Dataset records:
::::
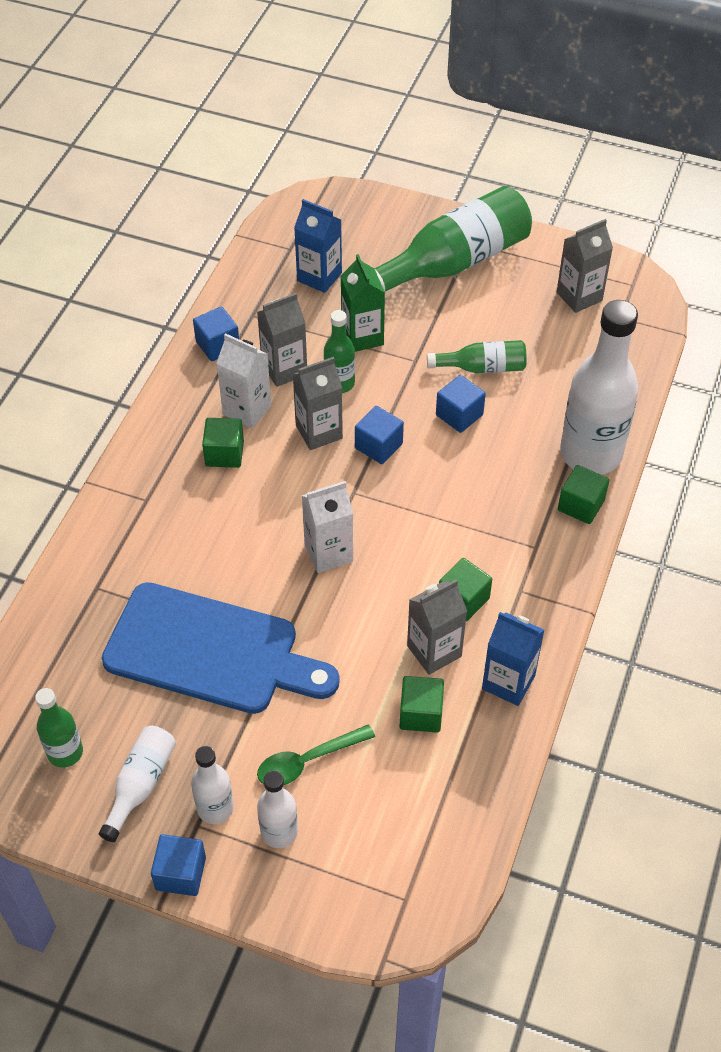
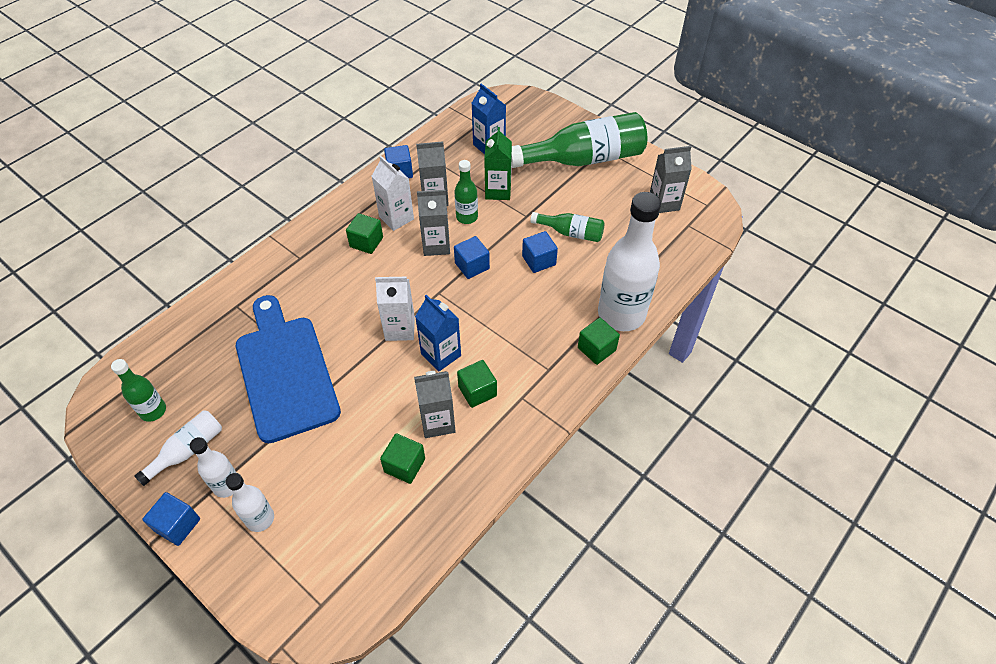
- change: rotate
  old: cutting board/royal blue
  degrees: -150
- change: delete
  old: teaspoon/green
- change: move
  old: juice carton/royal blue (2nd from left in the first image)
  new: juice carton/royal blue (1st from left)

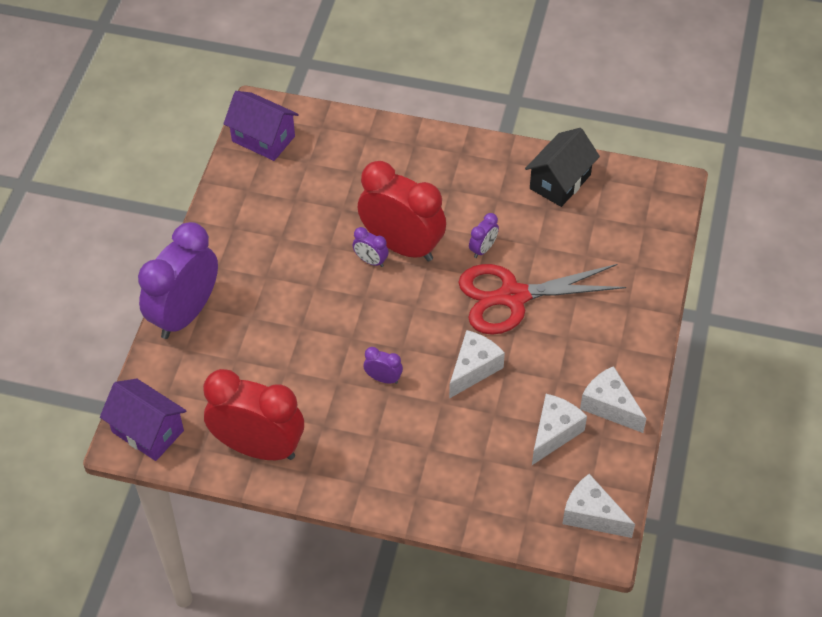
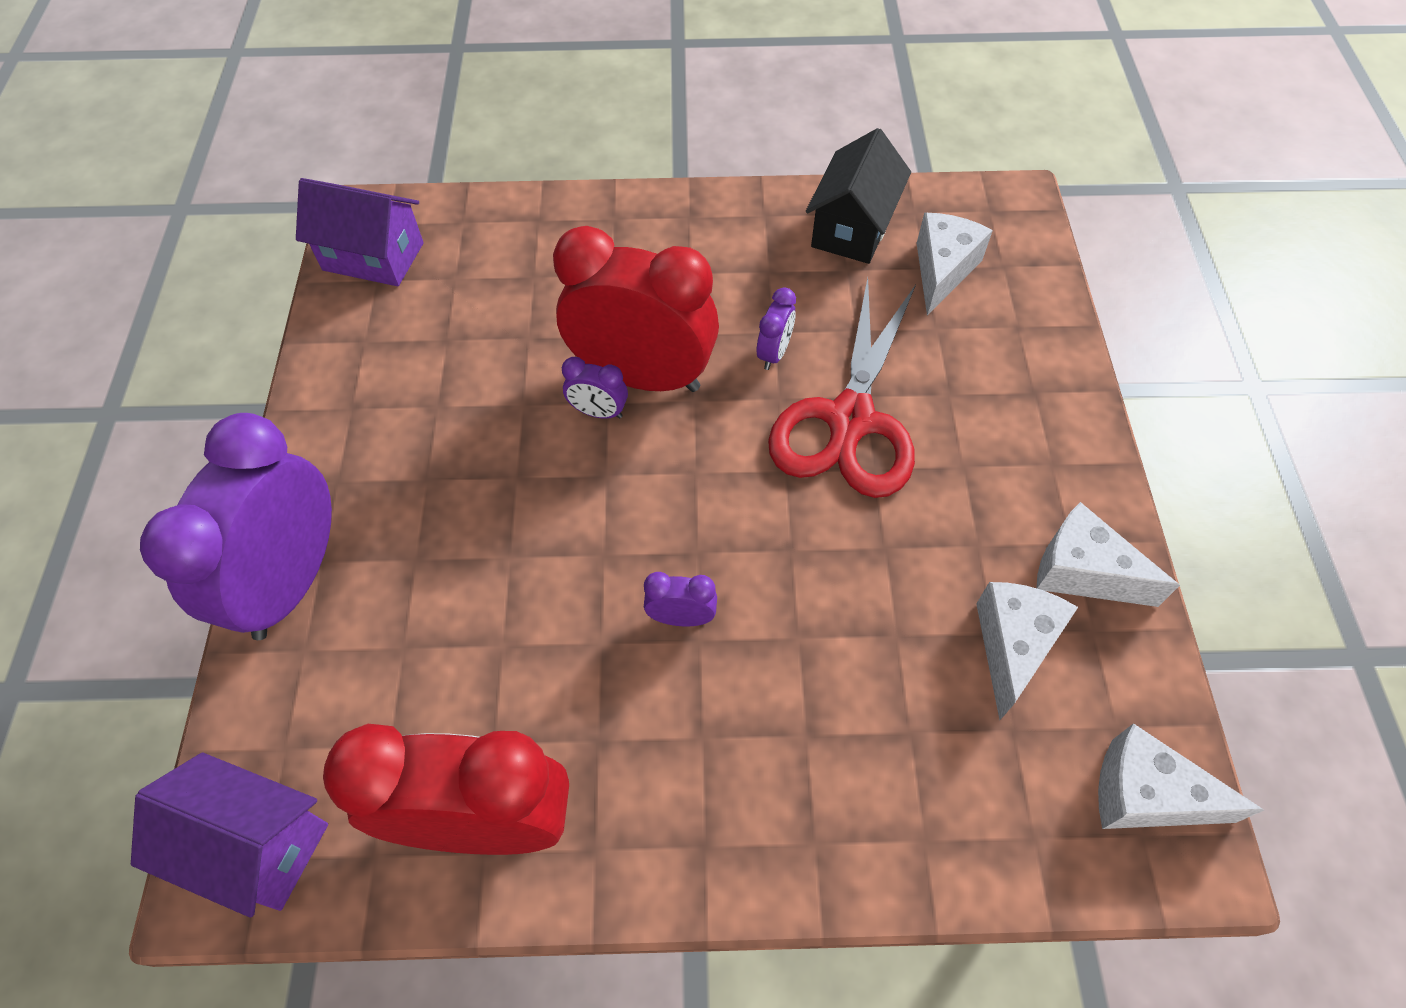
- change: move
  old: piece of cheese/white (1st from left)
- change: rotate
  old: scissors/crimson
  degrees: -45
::::
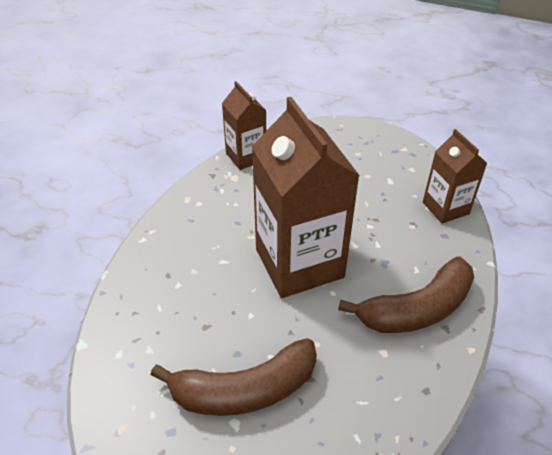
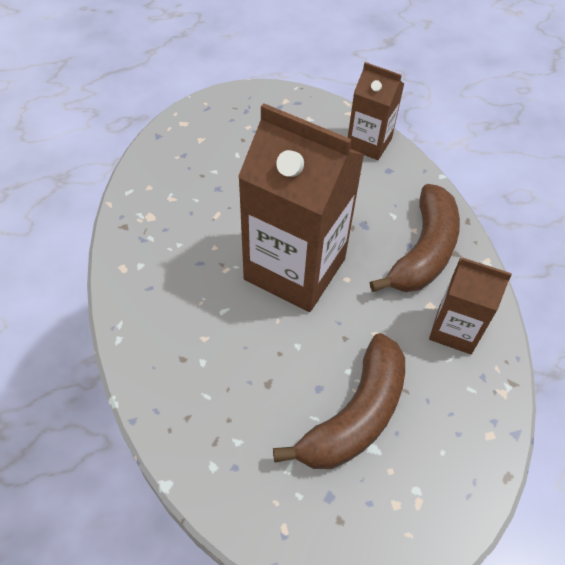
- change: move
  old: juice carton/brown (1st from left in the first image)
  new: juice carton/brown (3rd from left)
::::
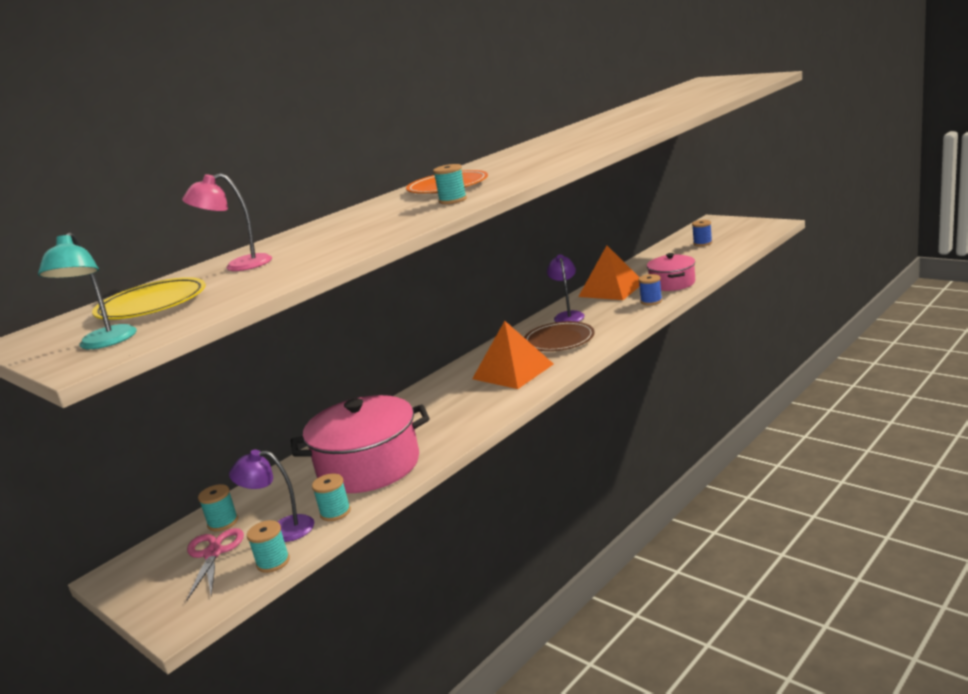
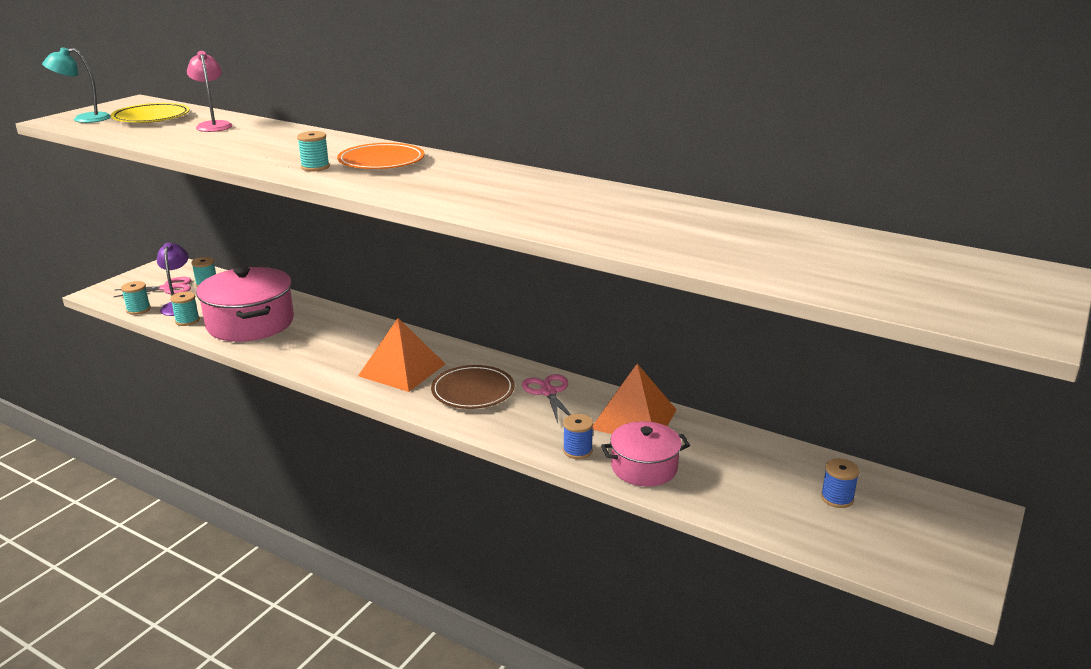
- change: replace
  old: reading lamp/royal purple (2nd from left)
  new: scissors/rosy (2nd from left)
::::
Work required: Where the listing above has a line with "old: cutting board/royal blue", start there, and output every line exactly through the line with "old: juice carton/royal", which is also included.

The completed task:
  old: cutting board/royal blue
  degrees: -150
- change: delete
  old: teaspoon/green
- change: move
  old: juice carton/royal blue (2nd from left in the first image)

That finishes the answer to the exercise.